> _BRIEF_: Quote the line containing "Segment 'stroma'." and all lines that follow it in the listing below, exactly as written.

> _RECORDS PROVIDED_:
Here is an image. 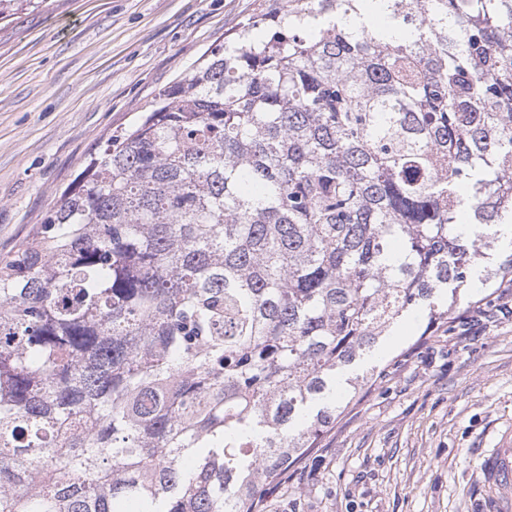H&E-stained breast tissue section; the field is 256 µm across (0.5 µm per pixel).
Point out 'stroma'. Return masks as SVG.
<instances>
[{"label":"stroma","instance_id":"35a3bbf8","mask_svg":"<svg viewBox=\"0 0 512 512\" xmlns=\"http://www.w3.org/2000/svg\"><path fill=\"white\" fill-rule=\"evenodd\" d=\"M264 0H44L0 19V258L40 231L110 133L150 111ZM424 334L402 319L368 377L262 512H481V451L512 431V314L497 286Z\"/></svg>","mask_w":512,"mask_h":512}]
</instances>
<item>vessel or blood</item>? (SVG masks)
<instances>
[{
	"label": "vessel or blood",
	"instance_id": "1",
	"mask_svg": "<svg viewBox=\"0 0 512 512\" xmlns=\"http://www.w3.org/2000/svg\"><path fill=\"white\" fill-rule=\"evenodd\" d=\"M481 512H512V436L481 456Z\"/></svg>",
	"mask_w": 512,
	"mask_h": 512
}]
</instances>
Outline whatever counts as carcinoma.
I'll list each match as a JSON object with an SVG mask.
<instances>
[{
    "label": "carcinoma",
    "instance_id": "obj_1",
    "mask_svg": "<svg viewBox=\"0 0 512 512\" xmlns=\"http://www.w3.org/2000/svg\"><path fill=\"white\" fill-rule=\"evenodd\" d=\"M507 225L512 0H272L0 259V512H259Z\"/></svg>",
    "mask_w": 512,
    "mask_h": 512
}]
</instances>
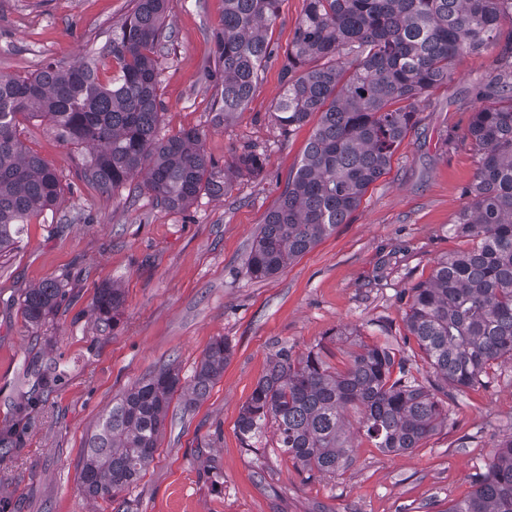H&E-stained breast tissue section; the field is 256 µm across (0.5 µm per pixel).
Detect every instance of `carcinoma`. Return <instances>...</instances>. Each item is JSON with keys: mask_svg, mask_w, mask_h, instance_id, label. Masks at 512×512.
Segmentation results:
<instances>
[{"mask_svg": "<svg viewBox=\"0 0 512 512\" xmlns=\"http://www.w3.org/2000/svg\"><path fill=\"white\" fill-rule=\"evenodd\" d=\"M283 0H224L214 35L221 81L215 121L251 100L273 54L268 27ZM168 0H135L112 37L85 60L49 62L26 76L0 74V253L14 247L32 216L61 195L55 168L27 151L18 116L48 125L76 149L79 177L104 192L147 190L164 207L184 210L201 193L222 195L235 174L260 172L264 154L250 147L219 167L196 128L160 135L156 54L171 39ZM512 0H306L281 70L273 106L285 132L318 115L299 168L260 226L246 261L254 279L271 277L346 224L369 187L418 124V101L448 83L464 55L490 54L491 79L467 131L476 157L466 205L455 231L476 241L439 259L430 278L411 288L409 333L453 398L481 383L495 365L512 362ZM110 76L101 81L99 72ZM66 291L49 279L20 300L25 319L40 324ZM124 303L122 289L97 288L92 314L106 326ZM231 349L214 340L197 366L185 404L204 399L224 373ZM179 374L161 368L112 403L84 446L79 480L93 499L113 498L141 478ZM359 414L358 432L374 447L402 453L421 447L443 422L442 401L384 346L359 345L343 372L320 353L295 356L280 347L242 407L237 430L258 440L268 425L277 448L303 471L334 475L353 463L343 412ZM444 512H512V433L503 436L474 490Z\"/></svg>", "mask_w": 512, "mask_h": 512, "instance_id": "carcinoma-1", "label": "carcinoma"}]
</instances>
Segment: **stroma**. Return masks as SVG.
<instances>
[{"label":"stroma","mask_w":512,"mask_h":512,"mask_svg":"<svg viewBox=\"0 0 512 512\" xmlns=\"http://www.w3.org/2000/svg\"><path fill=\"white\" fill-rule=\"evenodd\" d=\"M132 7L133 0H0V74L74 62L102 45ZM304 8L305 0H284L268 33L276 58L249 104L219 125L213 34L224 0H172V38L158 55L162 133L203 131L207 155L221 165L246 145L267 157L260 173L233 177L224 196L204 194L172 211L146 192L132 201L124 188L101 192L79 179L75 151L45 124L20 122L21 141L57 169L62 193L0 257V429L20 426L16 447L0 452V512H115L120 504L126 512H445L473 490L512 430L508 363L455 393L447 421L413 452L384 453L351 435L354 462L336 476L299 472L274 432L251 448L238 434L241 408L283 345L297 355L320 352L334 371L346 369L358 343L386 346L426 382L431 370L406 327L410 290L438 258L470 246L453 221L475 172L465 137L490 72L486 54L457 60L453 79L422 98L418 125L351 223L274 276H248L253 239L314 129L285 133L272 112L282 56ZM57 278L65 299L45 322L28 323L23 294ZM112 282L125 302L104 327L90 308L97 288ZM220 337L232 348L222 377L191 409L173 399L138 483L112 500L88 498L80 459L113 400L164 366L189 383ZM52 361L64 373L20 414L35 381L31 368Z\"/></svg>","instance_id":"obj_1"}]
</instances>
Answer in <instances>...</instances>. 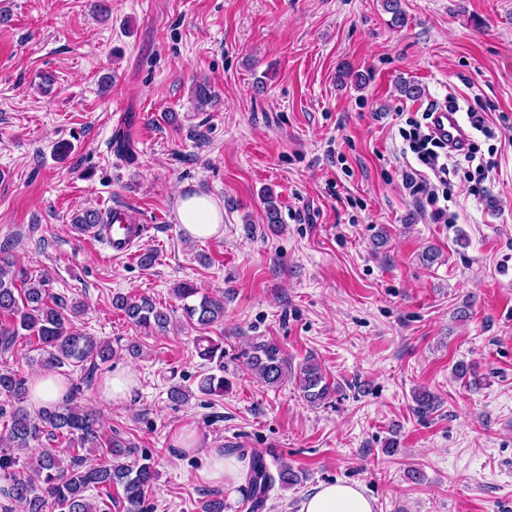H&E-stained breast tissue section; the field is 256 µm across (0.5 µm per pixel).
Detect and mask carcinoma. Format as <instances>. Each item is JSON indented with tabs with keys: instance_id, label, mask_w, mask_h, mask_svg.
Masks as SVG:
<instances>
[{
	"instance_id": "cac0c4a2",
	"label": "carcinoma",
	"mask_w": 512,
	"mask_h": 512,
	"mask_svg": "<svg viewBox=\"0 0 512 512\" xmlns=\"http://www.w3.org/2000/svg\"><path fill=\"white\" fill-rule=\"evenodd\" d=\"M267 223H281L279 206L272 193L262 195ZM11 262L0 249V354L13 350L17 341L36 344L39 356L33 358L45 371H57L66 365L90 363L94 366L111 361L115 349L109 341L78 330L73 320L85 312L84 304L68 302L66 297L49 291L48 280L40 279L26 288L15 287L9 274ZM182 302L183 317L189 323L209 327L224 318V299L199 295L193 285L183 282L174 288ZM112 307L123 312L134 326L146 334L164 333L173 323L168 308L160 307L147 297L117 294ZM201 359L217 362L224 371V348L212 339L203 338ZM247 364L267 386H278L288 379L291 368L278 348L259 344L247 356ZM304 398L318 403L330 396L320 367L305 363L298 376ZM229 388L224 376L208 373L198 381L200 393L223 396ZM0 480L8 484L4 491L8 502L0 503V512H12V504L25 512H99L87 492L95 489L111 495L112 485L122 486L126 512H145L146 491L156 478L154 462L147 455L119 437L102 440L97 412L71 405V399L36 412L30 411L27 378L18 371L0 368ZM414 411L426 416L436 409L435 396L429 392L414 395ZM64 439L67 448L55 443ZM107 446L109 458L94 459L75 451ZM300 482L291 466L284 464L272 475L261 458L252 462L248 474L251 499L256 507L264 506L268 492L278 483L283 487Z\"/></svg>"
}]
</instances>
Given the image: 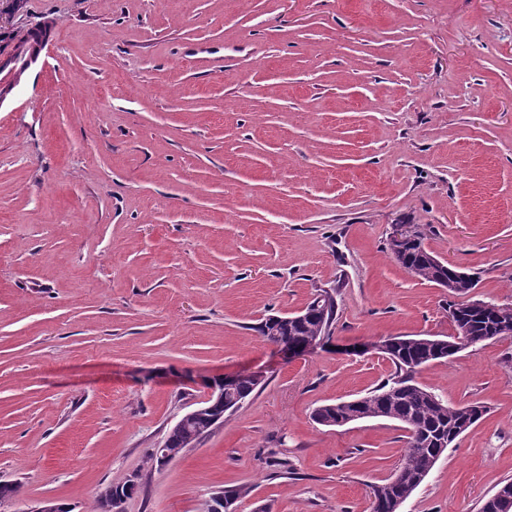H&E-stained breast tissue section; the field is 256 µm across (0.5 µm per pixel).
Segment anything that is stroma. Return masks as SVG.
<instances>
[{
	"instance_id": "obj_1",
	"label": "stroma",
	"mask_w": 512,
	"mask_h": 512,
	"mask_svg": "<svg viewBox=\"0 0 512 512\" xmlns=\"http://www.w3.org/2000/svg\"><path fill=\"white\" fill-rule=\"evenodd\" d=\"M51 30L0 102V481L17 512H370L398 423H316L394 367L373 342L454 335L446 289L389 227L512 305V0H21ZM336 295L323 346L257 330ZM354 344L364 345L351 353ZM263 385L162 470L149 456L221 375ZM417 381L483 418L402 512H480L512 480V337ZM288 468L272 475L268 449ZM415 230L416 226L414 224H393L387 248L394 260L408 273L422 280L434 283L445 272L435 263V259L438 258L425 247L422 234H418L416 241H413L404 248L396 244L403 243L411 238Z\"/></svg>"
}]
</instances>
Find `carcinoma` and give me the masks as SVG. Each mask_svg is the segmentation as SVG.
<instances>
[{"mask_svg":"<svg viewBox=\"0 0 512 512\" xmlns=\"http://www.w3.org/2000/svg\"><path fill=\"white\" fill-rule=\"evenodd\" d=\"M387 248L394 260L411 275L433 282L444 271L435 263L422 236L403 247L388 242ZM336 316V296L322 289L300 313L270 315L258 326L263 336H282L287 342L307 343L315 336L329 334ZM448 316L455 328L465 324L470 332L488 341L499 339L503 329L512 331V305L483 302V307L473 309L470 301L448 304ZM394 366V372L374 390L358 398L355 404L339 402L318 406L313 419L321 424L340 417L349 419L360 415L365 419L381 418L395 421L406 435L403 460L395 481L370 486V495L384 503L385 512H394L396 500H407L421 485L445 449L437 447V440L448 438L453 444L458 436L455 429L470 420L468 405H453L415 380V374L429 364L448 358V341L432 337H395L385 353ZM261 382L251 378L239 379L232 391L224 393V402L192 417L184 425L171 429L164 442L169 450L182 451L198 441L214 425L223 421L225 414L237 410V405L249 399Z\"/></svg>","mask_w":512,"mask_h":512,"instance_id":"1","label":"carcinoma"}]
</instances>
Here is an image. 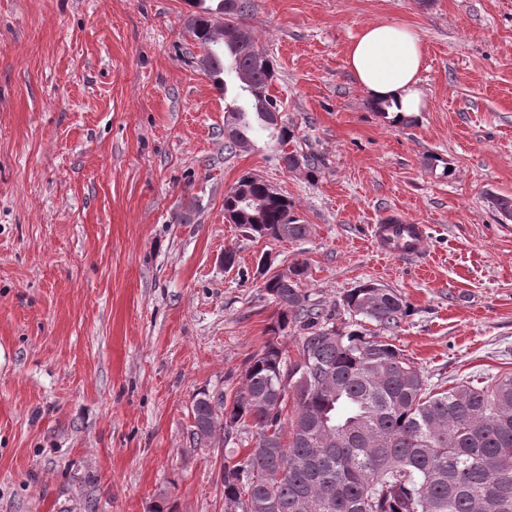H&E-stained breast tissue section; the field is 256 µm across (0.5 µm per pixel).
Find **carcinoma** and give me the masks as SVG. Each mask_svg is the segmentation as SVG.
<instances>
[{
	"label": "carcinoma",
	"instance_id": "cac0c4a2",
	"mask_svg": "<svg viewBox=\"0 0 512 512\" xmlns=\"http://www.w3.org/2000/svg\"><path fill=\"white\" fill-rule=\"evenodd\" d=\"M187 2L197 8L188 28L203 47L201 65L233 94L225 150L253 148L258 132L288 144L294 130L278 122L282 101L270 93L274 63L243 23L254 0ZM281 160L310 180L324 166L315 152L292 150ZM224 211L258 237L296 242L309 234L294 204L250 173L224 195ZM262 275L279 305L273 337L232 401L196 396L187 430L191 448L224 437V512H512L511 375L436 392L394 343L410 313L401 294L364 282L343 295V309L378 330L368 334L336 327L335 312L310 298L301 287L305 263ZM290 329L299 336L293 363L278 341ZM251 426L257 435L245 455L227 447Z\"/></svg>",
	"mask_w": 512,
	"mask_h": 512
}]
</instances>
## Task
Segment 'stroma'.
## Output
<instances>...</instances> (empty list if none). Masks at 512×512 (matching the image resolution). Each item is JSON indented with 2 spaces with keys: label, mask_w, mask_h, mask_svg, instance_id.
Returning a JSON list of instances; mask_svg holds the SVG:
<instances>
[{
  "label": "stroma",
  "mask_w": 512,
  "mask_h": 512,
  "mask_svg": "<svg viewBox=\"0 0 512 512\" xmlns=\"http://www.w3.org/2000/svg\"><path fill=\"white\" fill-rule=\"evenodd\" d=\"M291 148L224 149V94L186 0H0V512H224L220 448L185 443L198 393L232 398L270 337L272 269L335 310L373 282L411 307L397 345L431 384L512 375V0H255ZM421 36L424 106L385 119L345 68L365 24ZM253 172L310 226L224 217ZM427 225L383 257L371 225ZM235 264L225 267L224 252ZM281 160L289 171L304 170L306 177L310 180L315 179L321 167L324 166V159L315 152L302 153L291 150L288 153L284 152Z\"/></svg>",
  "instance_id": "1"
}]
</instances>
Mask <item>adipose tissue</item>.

> _CORRECT RESPONSE_:
Segment 'stroma'.
## Output
<instances>...</instances> (empty list if none). Masks at 512×512 (matching the image resolution). Each item is JSON indented with 2 spaces with keys: label, mask_w, mask_h, mask_svg, instance_id.
Returning a JSON list of instances; mask_svg holds the SVG:
<instances>
[{
  "label": "stroma",
  "mask_w": 512,
  "mask_h": 512,
  "mask_svg": "<svg viewBox=\"0 0 512 512\" xmlns=\"http://www.w3.org/2000/svg\"><path fill=\"white\" fill-rule=\"evenodd\" d=\"M291 148L224 149V94L186 0H0V512H224L220 448L185 443L198 393L232 398L270 337L272 269L335 310L373 282L411 307L397 345L431 384L512 375V0H255ZM421 36L424 106L385 119L345 68L365 24ZM253 172L310 226L224 217ZM427 225L383 257L371 225ZM235 264L225 267L224 252ZM281 160L289 171L304 170L306 177L310 180L315 179L321 167L324 166V159L315 152L302 153L291 150L288 153L284 152Z\"/></svg>",
  "instance_id": "1"
}]
</instances>
Mask <item>adipose tissue</item>.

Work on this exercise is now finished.